- What to produce -
With the images left out, print all of the records below exactly.

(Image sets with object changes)
────────────────
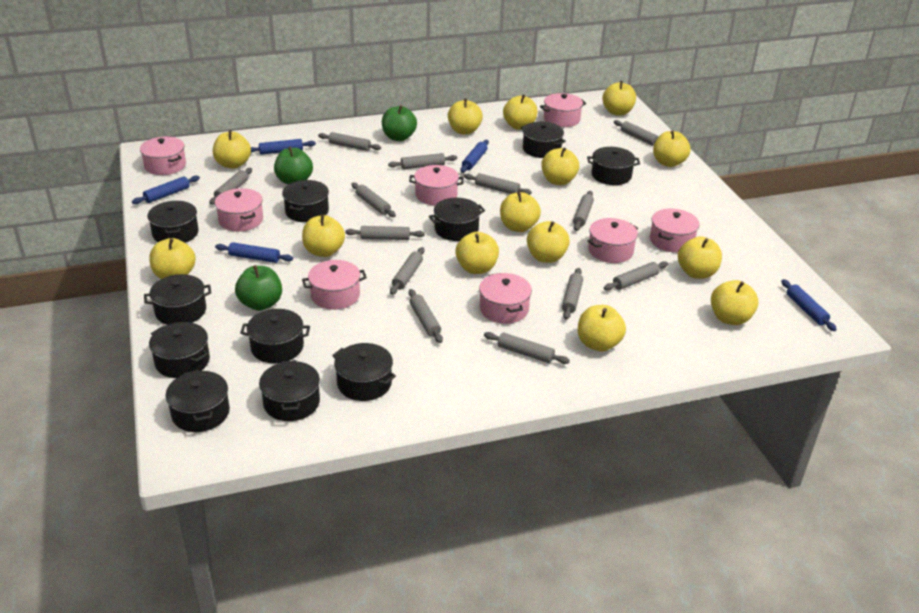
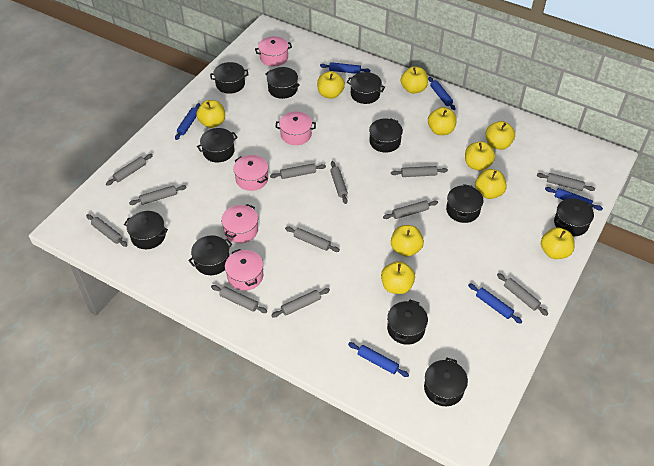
blue rolling pin: 5 -> 6
green apple: 3 -> 0
grey rolling pin: 13 -> 12
pink pot: 8 -> 5
yellow apple: 14 -> 10

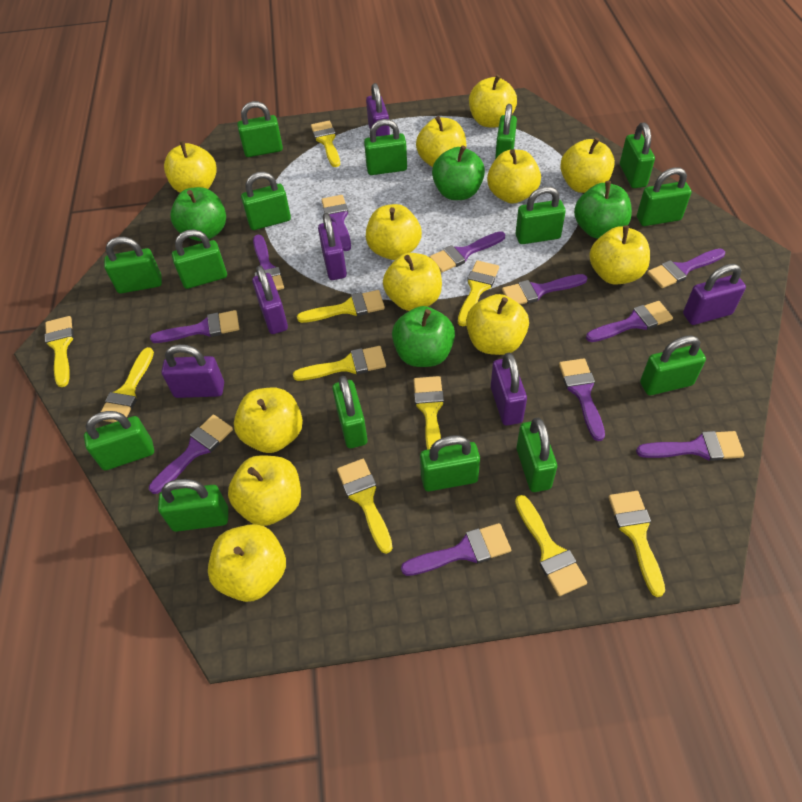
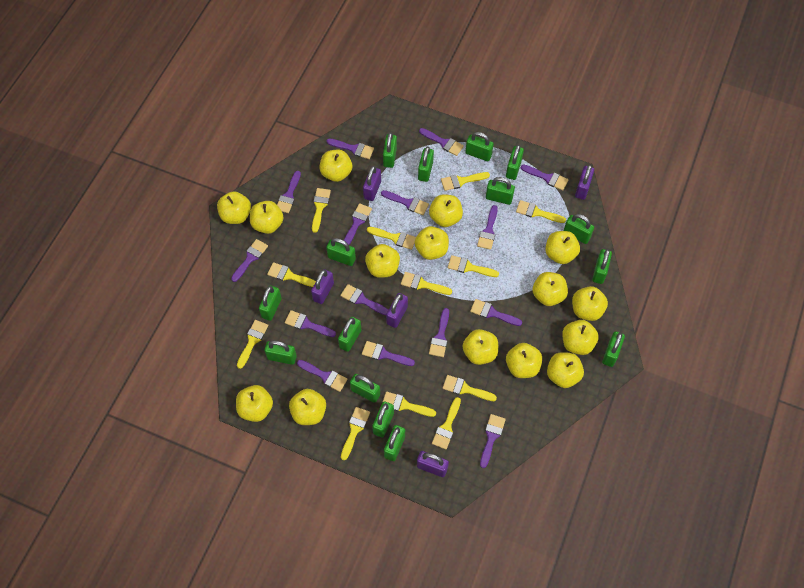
green apple: 4 -> 0
purple brush: 11 -> 15
purple padlock: 6 -> 5
yellow apple: 12 -> 15
yellow brush: 10 -> 12

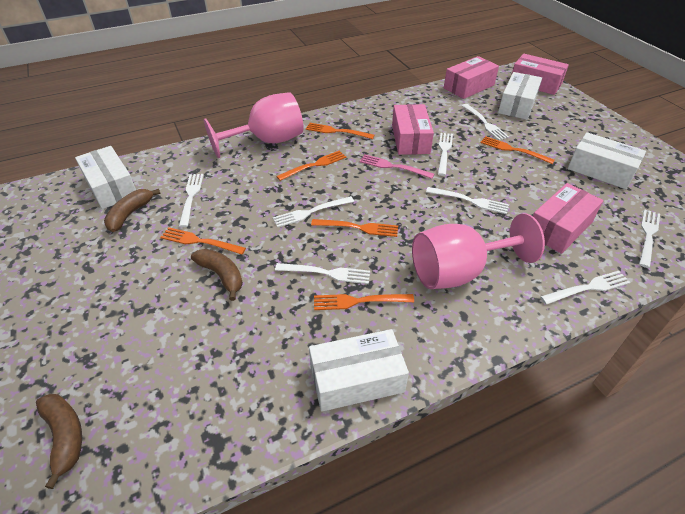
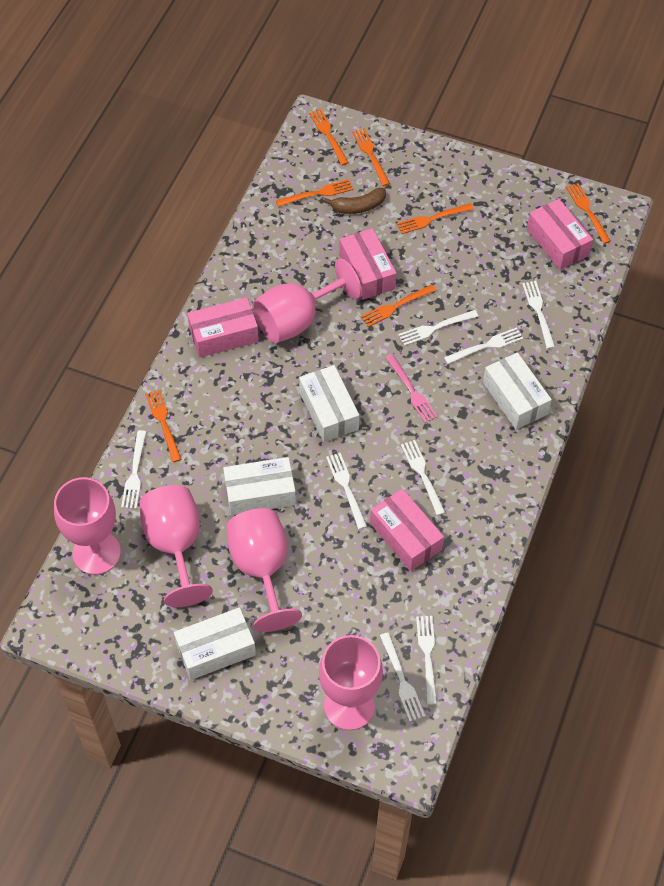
brown banana: 3 -> 1
orange fork: 6 -> 7
pink goblet: 2 -> 5

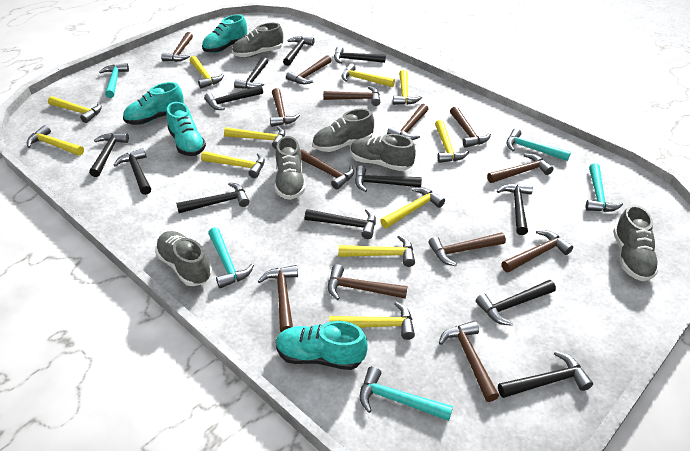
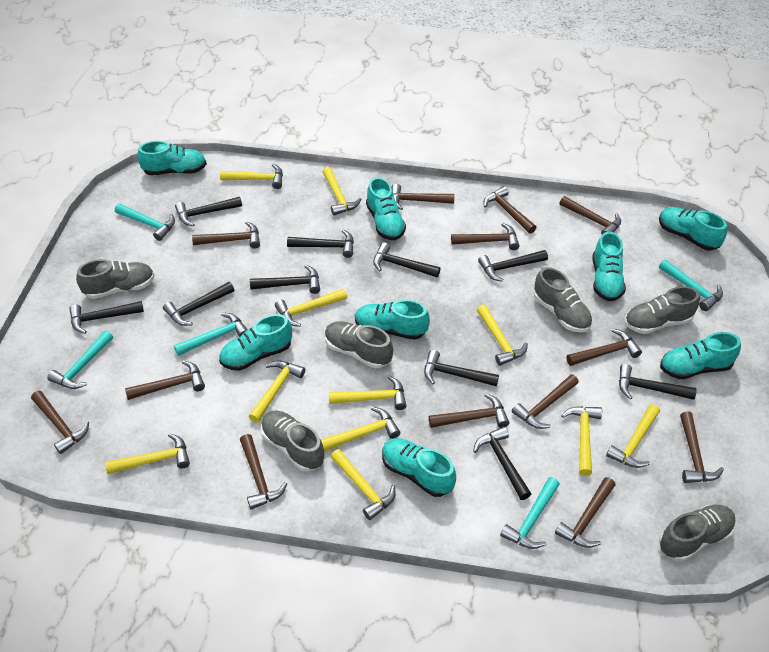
black hammer: 12 -> 10
turquoise shoe: 4 -> 8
────────────────
- Output below -
blue rolling pin: 5 -> 6
green apple: 3 -> 0
grey rolling pin: 13 -> 12
pink pot: 8 -> 5
yellow apple: 14 -> 10

green apple: 4 -> 0
purple brush: 11 -> 15
purple padlock: 6 -> 5
yellow apple: 12 -> 15
yellow brush: 10 -> 12

brown banana: 3 -> 1
orange fork: 6 -> 7
pink goblet: 2 -> 5

black hammer: 12 -> 10
turquoise shoe: 4 -> 8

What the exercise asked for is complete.